*** Input data ***

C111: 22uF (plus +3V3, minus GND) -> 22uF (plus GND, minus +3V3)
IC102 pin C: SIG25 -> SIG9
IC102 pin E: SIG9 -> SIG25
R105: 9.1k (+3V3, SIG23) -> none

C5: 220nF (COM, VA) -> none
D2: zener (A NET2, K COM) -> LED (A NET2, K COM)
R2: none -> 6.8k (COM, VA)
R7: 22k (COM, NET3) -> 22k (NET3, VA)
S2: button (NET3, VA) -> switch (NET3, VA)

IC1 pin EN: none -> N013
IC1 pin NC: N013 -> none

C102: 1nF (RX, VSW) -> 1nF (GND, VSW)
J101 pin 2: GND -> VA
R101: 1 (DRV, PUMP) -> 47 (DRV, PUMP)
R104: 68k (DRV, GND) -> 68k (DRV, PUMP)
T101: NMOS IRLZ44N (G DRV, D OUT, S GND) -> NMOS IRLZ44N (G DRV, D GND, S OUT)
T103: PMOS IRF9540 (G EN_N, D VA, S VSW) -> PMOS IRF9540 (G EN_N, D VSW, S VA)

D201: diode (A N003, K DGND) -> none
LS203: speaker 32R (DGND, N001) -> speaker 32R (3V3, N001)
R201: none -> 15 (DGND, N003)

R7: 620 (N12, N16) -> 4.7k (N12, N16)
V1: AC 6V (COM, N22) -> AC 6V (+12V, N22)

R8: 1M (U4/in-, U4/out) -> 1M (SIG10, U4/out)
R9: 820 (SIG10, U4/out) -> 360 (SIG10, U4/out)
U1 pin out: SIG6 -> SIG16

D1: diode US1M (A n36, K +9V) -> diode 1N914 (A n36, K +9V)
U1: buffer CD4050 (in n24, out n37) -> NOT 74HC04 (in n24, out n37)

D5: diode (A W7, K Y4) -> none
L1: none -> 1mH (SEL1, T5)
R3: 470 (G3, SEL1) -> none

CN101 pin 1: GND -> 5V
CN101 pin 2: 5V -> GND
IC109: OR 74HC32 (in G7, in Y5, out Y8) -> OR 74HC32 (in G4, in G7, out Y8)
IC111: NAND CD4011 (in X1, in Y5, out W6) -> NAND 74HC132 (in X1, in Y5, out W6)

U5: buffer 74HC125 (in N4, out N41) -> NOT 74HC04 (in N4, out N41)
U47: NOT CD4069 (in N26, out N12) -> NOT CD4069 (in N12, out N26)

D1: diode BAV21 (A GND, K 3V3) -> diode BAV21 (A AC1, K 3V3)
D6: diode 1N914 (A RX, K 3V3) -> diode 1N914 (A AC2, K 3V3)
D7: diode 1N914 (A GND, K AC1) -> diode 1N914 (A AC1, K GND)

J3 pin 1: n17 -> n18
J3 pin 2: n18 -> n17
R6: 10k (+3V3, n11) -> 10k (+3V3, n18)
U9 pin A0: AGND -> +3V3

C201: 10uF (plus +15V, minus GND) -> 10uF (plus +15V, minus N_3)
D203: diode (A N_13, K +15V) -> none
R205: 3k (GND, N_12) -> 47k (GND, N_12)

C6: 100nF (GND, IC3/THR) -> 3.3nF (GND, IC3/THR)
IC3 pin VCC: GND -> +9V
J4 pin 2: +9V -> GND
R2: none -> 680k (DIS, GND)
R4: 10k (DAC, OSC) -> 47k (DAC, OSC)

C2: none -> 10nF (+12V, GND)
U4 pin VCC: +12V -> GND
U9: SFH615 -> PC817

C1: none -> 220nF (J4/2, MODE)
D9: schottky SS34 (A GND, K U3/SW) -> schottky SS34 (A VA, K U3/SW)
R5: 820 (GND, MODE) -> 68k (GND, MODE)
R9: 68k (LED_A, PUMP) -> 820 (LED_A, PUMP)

*** End of Input data ***

● Assignment:
Give the count of lines in the data above holding the word "minus", and nothing beyond it.

● Expected output:
2